TASK OBJECTIVE: Reproduce the entries that follow exactly, dropping each image.
+ + + + + + +
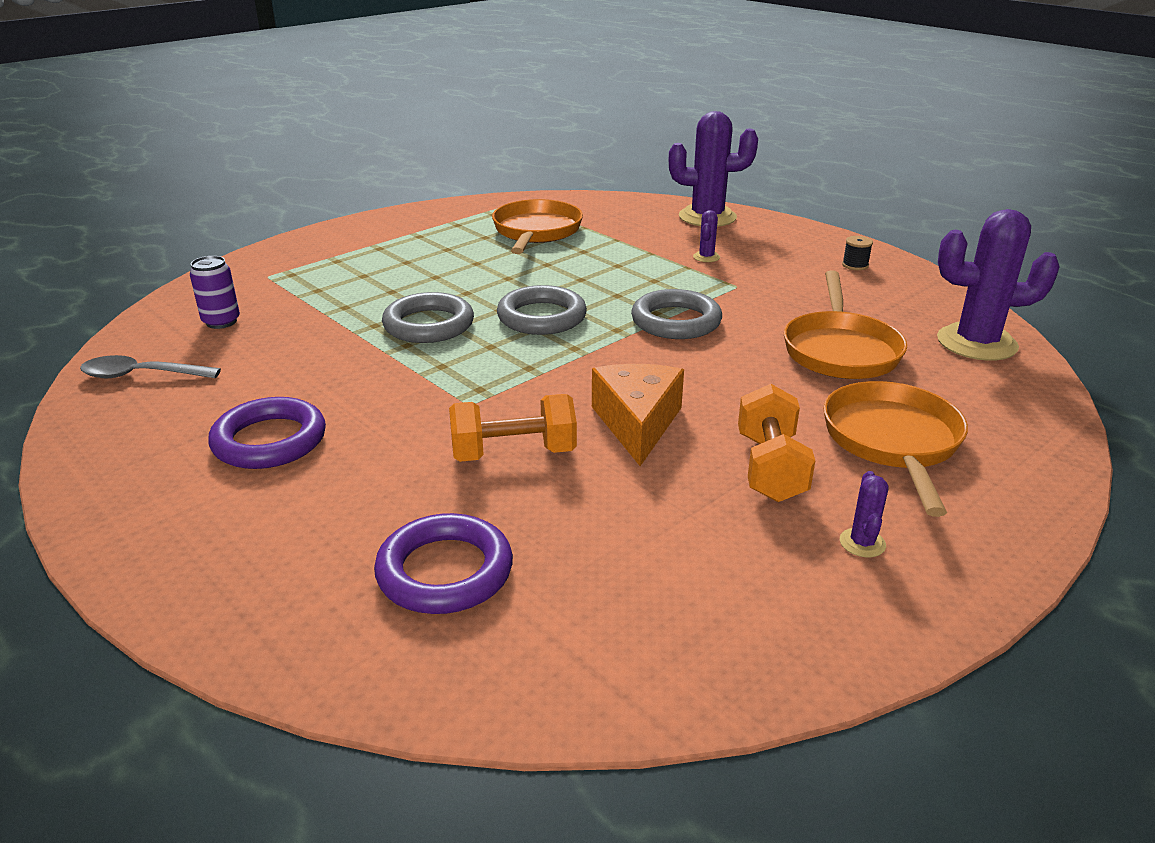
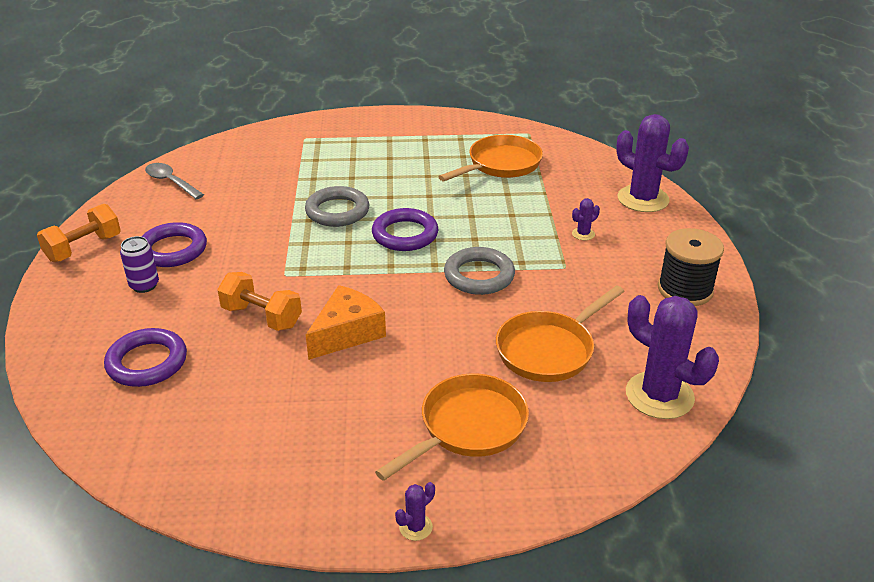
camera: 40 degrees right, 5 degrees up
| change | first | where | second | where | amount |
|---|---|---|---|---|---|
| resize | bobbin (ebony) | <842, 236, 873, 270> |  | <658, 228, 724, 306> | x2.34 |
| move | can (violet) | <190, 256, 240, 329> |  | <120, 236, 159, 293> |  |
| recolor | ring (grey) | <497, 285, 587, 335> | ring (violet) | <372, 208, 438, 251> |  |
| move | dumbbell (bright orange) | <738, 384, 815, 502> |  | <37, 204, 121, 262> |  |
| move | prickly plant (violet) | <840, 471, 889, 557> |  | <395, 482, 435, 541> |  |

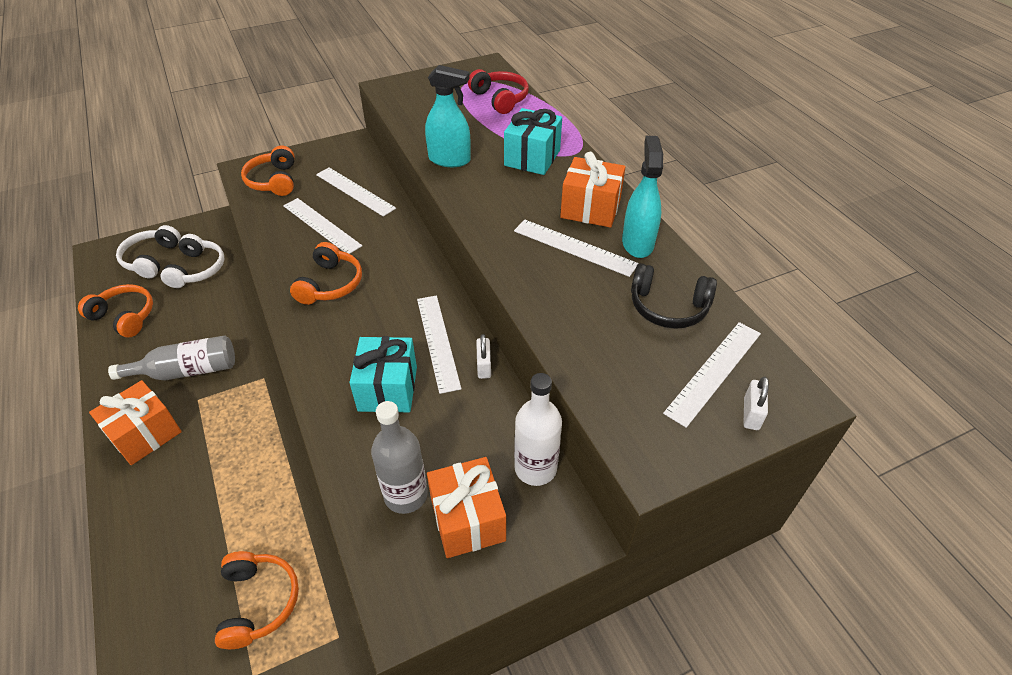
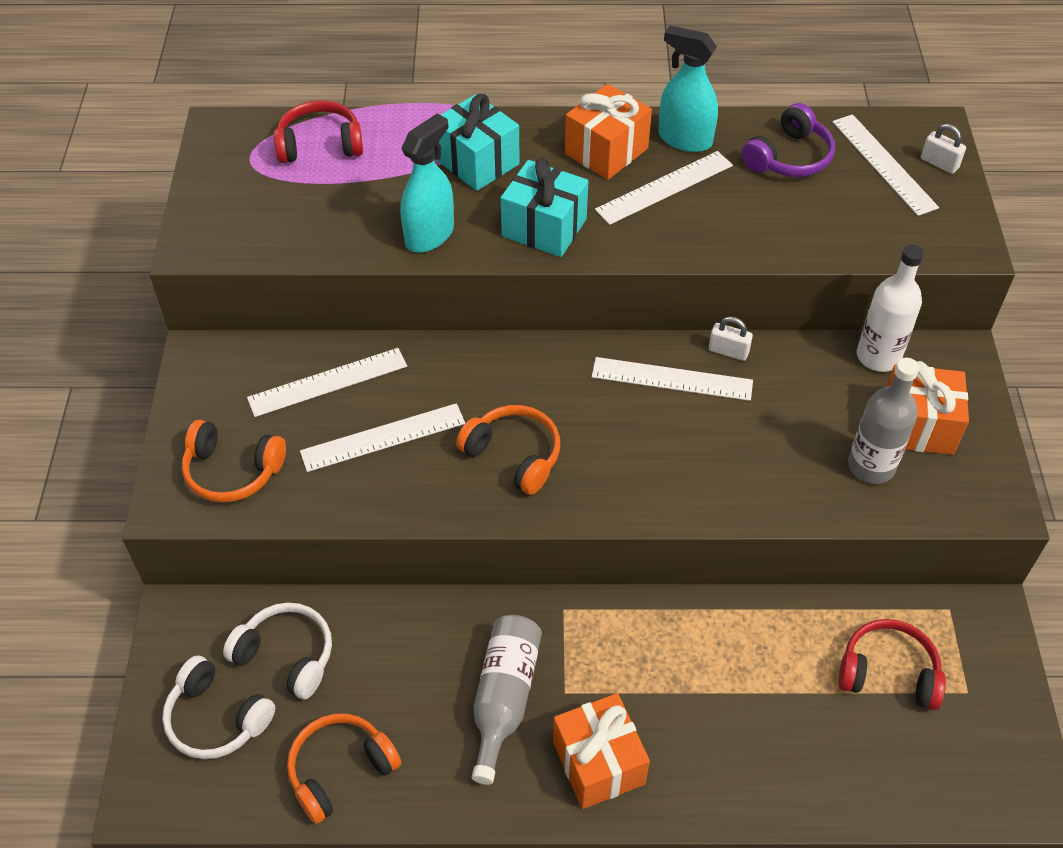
camera: 65 degrees left, 5 degrees up
| change | first | where | second | where | amount |
|---|---|---|---|---|---|
| recolor | over-ear headphones (ebony) | <631, 263, 717, 329> | over-ear headphones (violet) | <741, 103, 835, 177> |  |
| move | gift (turquoise) | <349, 336, 417, 412> |  | <501, 158, 588, 257> |  |
| recolor | over-ear headphones (bright orange) | <215, 551, 299, 649> | over-ear headphones (crimson) | <838, 619, 946, 710> |  |

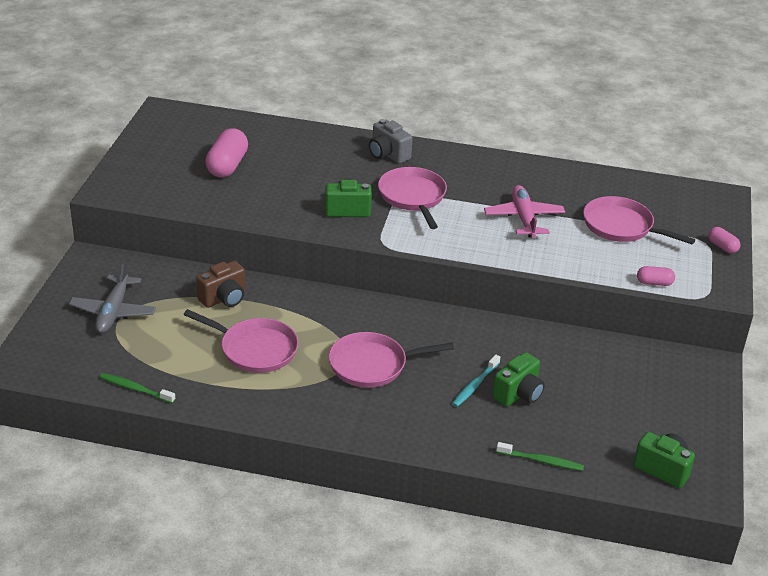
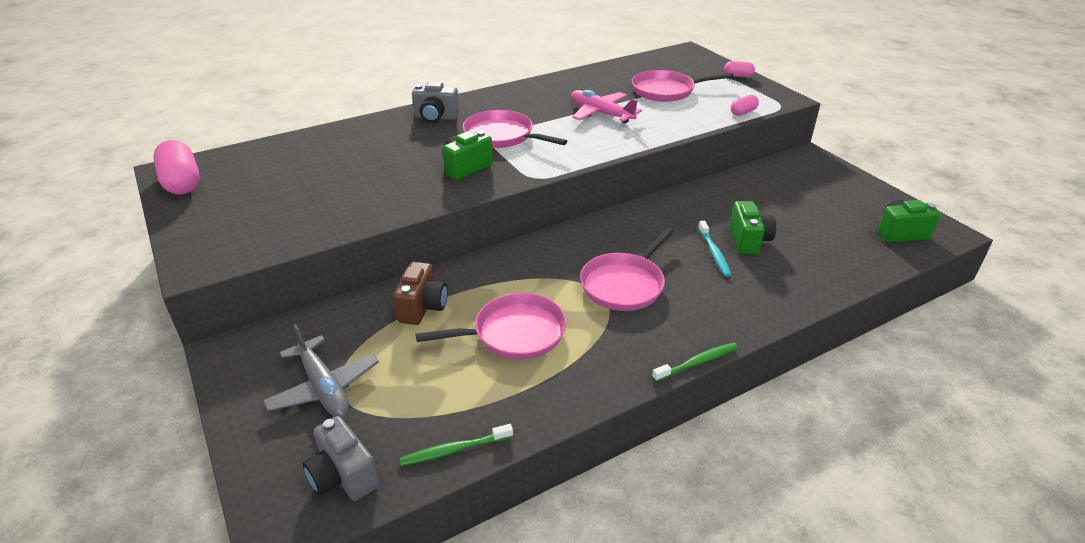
camera: 40 degrees left, 0 degrees up
| change | first | where | second | where | amount |
|---|---|---|---|---|---|
| move | pill shape (rosy) | <205, 128, 248, 177> |  | <153, 140, 200, 194> |  |
| move | toothbrush (emerald) | <496, 442, 584, 471> |  | <652, 342, 738, 382> |  |
| insert |  |  | compact camera (grey) | <303, 416, 379, 501> |  |

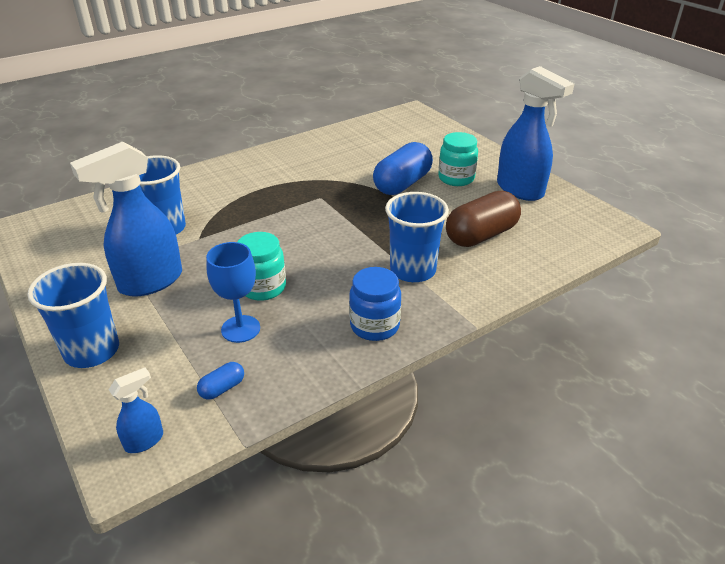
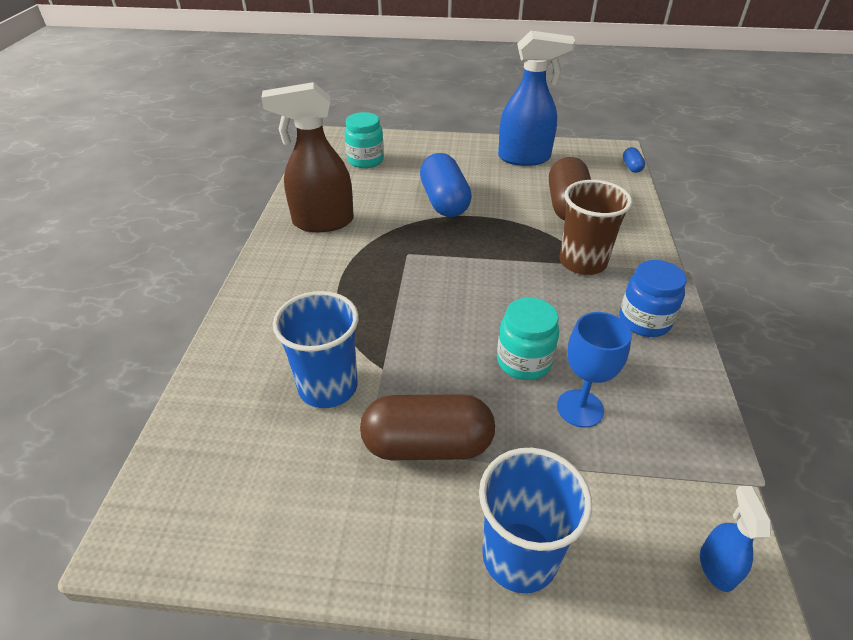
camera: 50 degrees left, 5 degrees up
| change | first | where | second | where | amount |
|---|---|---|---|---|---|
| move | jam jar (turquoise) | <438, 132, 478, 186> |  | <344, 112, 384, 168> |  |
| replace | spray bottle (royal blue) | <70, 142, 182, 297> | pill shape (russet) | <360, 394, 495, 460> |  |
| recolor | tumbler (royal blue) | <385, 192, 449, 282> | tumbler (russet) | <559, 180, 632, 275> |  |
| move | pill shape (royal blue) | <197, 362, 244, 400> |  | <623, 147, 645, 173> |  |
| insert |  |  | spray bottle (russet) | <261, 82, 354, 232> |  |

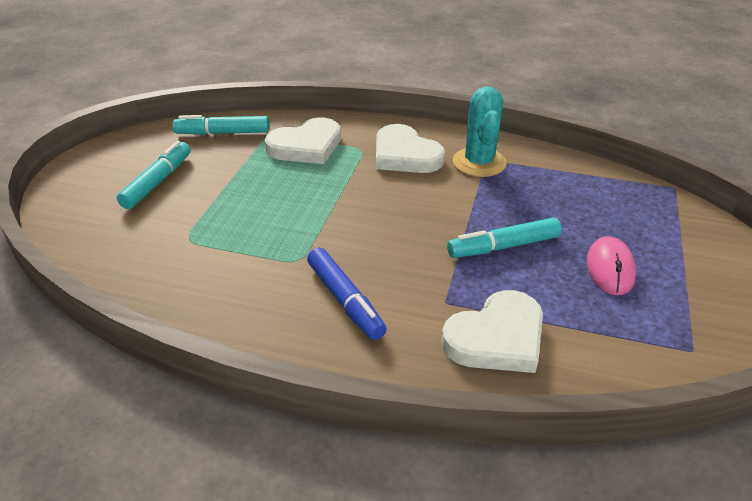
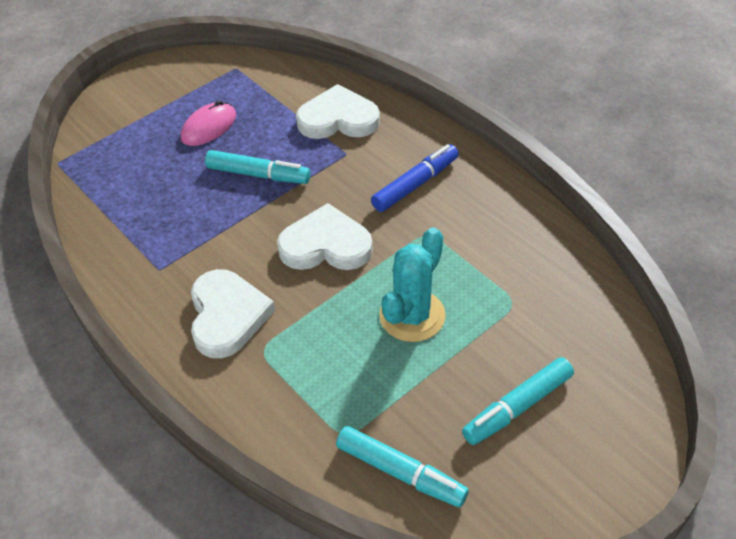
camera: 145 degrees left, 10 degrees up
| change | first | where | second | where | amount |
|---|---|---|---|---|---|
| move | prickly plant (turquoise) | <453, 87, 507, 177> |  | <379, 227, 446, 342> |  |
| move | heart (white) | <265, 117, 341, 164> |  | <277, 203, 373, 270> |  |
| rotate | felt pen (royal blue) | <307, 248, 387, 340> |  | <371, 144, 459, 212> | 45 degrees clockwise |

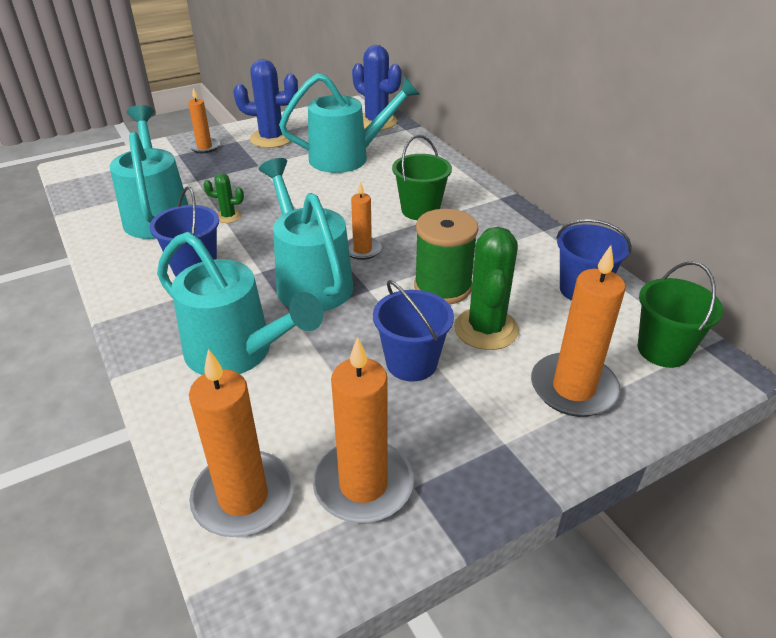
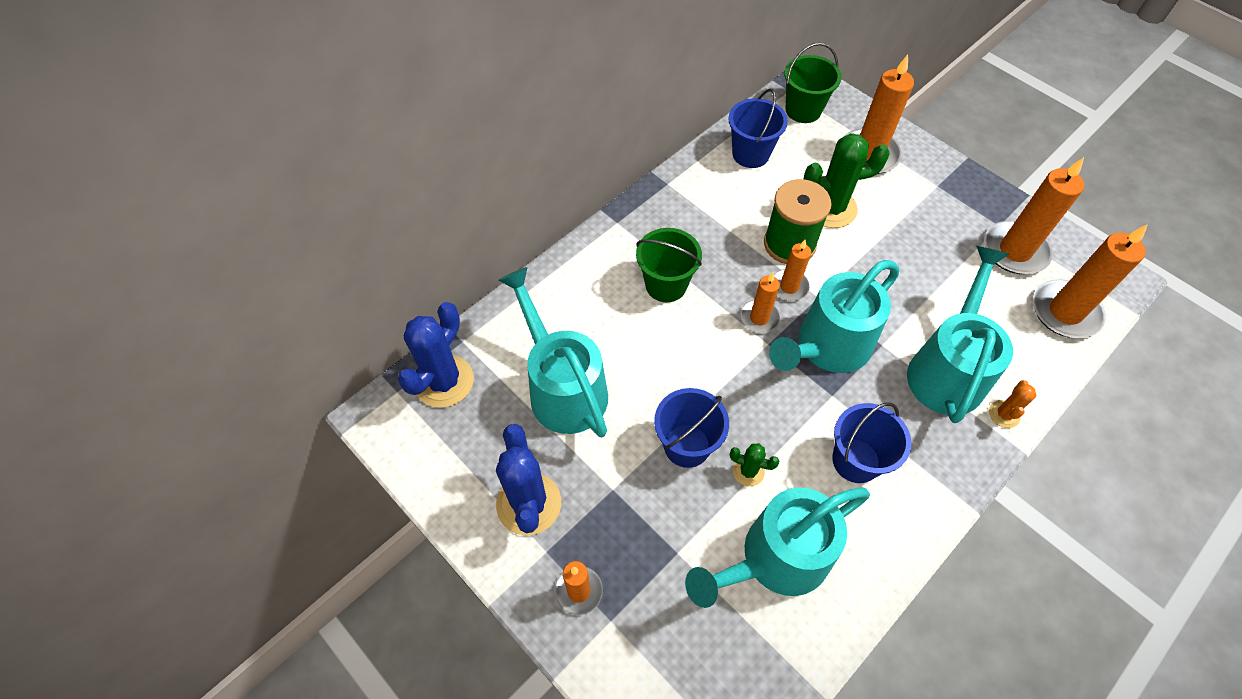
camera: 105 degrees left, 20 degrees up
| change | first | where | second | where | amount |
|---|---|---|---|---|---|
| rotate | prickly plant (emerald) | <203, 173, 244, 223> |  | <730, 443, 779, 486> | 60 degrees counterclockwise |
| move | sand bucket (royal blue) | <373, 280, 454, 382> |  | <654, 388, 729, 468> |  |
| insert |  |  | candle (bright orange) | <774, 240, 811, 301> |  |
| insert |  |  | prickly plant (bright orange) | <989, 380, 1037, 428> |  |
+ + + + + + +
TASK SOLUTION:
camera: 40 degrees right, 5 degrees up
| change | first | where | second | where | amount |
|---|---|---|---|---|---|
| resize | bobbin (ebony) | <842, 236, 873, 270> |  | <658, 228, 724, 306> | x2.34 |
| move | can (violet) | <190, 256, 240, 329> |  | <120, 236, 159, 293> |  |
| recolor | ring (grey) | <497, 285, 587, 335> | ring (violet) | <372, 208, 438, 251> |  |
| move | dumbbell (bright orange) | <738, 384, 815, 502> |  | <37, 204, 121, 262> |  |
| move | prickly plant (violet) | <840, 471, 889, 557> |  | <395, 482, 435, 541> |  |

camera: 65 degrees left, 5 degrees up
| change | first | where | second | where | amount |
|---|---|---|---|---|---|
| recolor | over-ear headphones (ebony) | <631, 263, 717, 329> | over-ear headphones (violet) | <741, 103, 835, 177> |  |
| move | gift (turquoise) | <349, 336, 417, 412> |  | <501, 158, 588, 257> |  |
| recolor | over-ear headphones (bright orange) | <215, 551, 299, 649> | over-ear headphones (crimson) | <838, 619, 946, 710> |  |

camera: 40 degrees left, 0 degrees up
| change | first | where | second | where | amount |
|---|---|---|---|---|---|
| move | pill shape (rosy) | <205, 128, 248, 177> |  | <153, 140, 200, 194> |  |
| move | toothbrush (emerald) | <496, 442, 584, 471> |  | <652, 342, 738, 382> |  |
| insert |  |  | compact camera (grey) | <303, 416, 379, 501> |  |

camera: 50 degrees left, 5 degrees up
| change | first | where | second | where | amount |
|---|---|---|---|---|---|
| move | jam jar (turquoise) | <438, 132, 478, 186> |  | <344, 112, 384, 168> |  |
| replace | spray bottle (royal blue) | <70, 142, 182, 297> | pill shape (russet) | <360, 394, 495, 460> |  |
| recolor | tumbler (royal blue) | <385, 192, 449, 282> | tumbler (russet) | <559, 180, 632, 275> |  |
| move | pill shape (royal blue) | <197, 362, 244, 400> |  | <623, 147, 645, 173> |  |
| insert |  |  | spray bottle (russet) | <261, 82, 354, 232> |  |

camera: 145 degrees left, 10 degrees up
| change | first | where | second | where | amount |
|---|---|---|---|---|---|
| move | prickly plant (turquoise) | <453, 87, 507, 177> |  | <379, 227, 446, 342> |  |
| move | heart (white) | <265, 117, 341, 164> |  | <277, 203, 373, 270> |  |
| rotate | felt pen (royal blue) | <307, 248, 387, 340> |  | <371, 144, 459, 212> | 45 degrees clockwise |

camera: 105 degrees left, 20 degrees up
| change | first | where | second | where | amount |
|---|---|---|---|---|---|
| rotate | prickly plant (emerald) | <203, 173, 244, 223> |  | <730, 443, 779, 486> | 60 degrees counterclockwise |
| move | sand bucket (royal blue) | <373, 280, 454, 382> |  | <654, 388, 729, 468> |  |
| insert |  |  | candle (bright orange) | <774, 240, 811, 301> |  |
| insert |  |  | prickly plant (bright orange) | <989, 380, 1037, 428> |  |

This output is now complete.